What is required: Exclude the pictures, then restate exactly each line of the data below from the first through the line containing "blue 2x2 tile [452,293,535,371]".

Coordinate-based object records:
▼▼▼
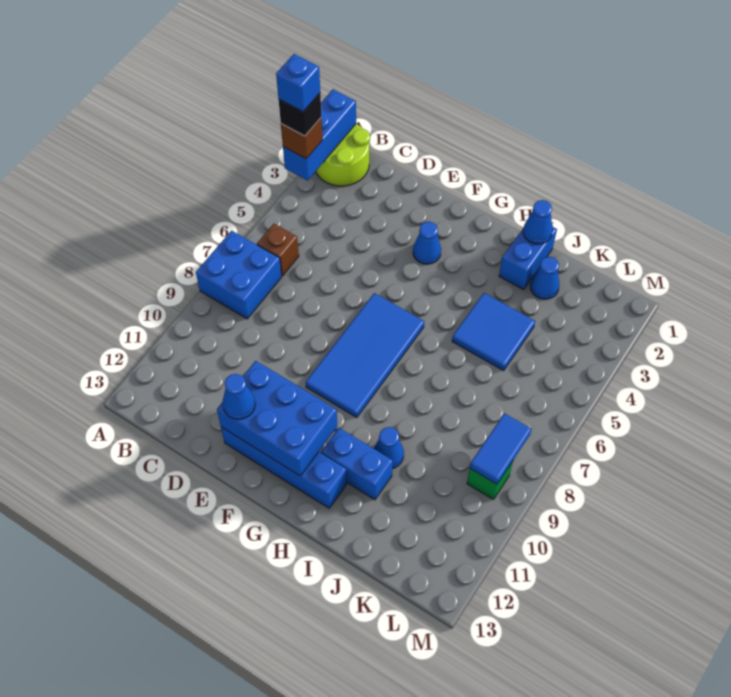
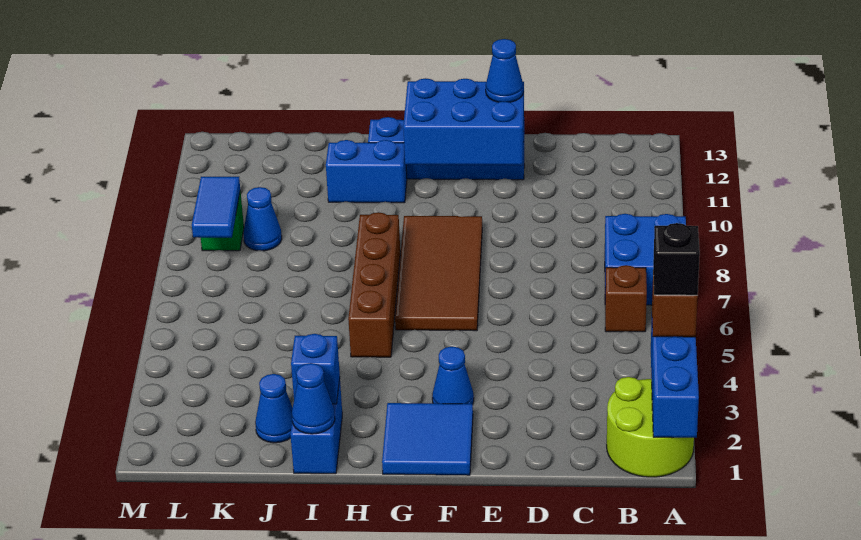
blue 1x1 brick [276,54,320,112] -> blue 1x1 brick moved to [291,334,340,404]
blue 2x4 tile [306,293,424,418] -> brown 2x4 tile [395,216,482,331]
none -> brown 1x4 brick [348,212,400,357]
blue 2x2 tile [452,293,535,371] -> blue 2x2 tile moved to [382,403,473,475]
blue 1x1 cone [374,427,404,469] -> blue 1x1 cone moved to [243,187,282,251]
▲▲▲
Task solution:
blue 1x1 brick [276,54,320,112] -> blue 1x1 brick moved to [291,334,340,404]
blue 2x4 tile [306,293,424,418] -> brown 2x4 tile [395,216,482,331]
none -> brown 1x4 brick [348,212,400,357]
blue 2x2 tile [452,293,535,371] -> blue 2x2 tile moved to [382,403,473,475]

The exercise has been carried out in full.